Image crops with footprint polygons
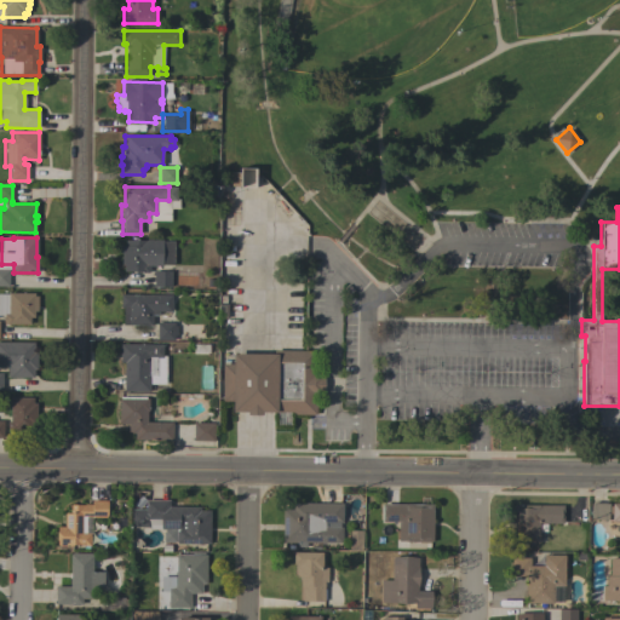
[(148,267),(148,273),(144,273),(144,271),(124,271),(124,265),(121,265),(121,252),(116,252),(116,246),(125,246),(125,240),(145,240),(162,240),(162,241),(173,241),(173,265),(161,264),(161,267),(148,267)]
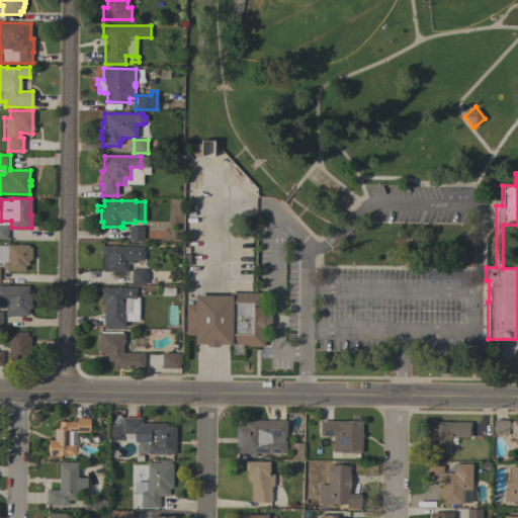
[(143,240),(128,240),(127,227),(143,227),(143,240)]
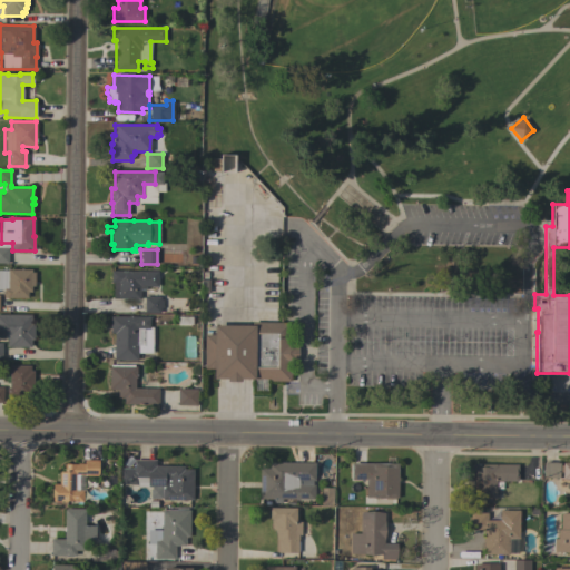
[(31,269),(31,272),(33,272),(33,286),(31,286),(31,292),(27,292),(27,297),(3,297),(3,290),(0,290),(0,271),(7,271),(7,269),(31,269)]
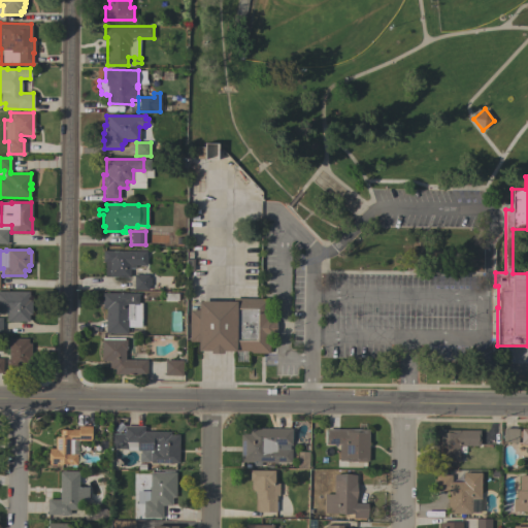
[(145,252),(145,265),(134,265),(134,268),(129,268),(129,277),(104,276),(104,262),(102,262),(102,251),(145,252)]
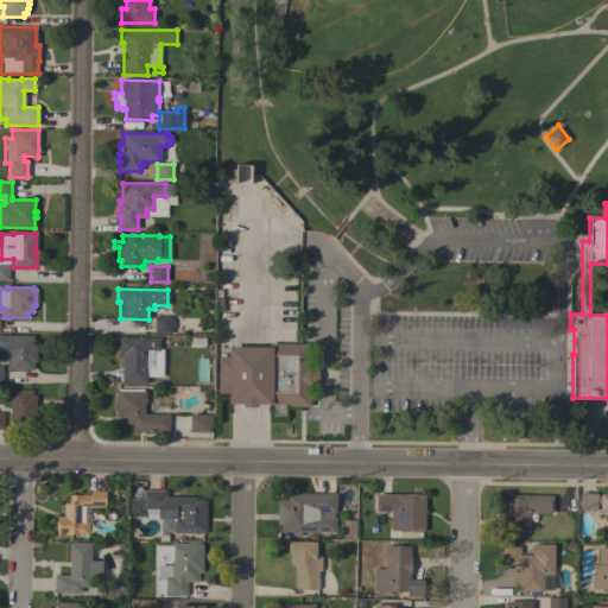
[(153,316),(171,317),(171,320),(173,320),(173,329),(171,329),(171,334),(153,334),(153,316)]
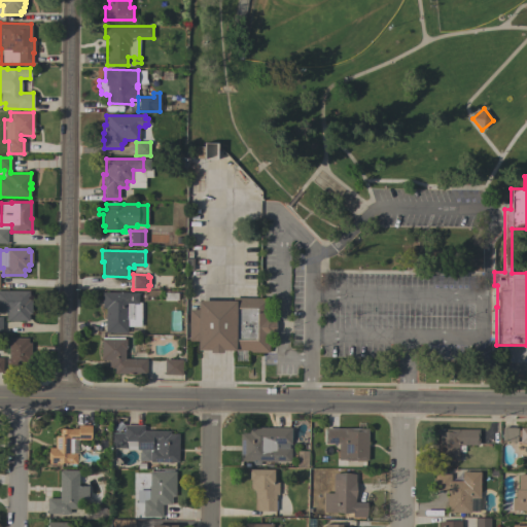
[(0,290),(29,291),(29,299),(31,299),(31,314),(28,314),(28,321),(6,320),(6,312),(0,312),(0,290)]
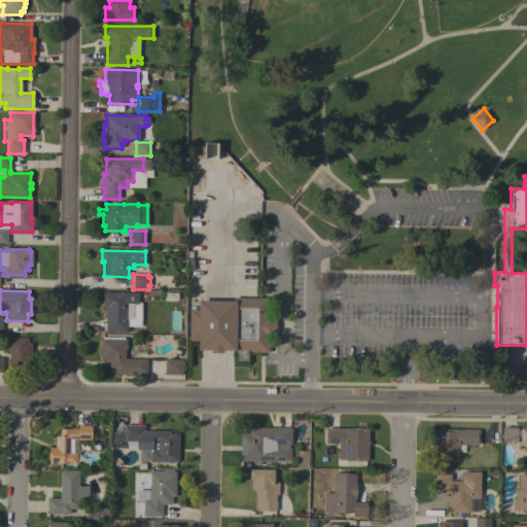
[(138,292),(138,304),(139,304),(139,327),(127,326),(127,332),(105,332),(105,308),(101,308),(102,292),(138,292)]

- Your task -
Without the pictures, return the records above exactly as given.

- Answer box -
[(148,267),(148,273),(144,273),(144,271),(124,271),(124,265),(121,265),(121,252),(116,252),(116,246),(125,246),(125,240),(145,240),(162,240),(162,241),(173,241),(173,265),(161,264),(161,267),(148,267)]
[(143,240),(128,240),(127,227),(143,227),(143,240)]
[(31,269),(31,272),(33,272),(33,286),(31,286),(31,292),(27,292),(27,297),(3,297),(3,290),(0,290),(0,271),(7,271),(7,269),(31,269)]
[(145,252),(145,265),(134,265),(134,268),(129,268),(129,277),(104,276),(104,262),(102,262),(102,251),(145,252)]
[(153,316),(171,317),(171,320),(173,320),(173,329),(171,329),(171,334),(153,334),(153,316)]
[(0,290),(29,291),(29,299),(31,299),(31,314),(28,314),(28,321),(6,320),(6,312),(0,312),(0,290)]
[(138,292),(138,304),(139,304),(139,327),(127,326),(127,332),(105,332),(105,308),(101,308),(102,292),(138,292)]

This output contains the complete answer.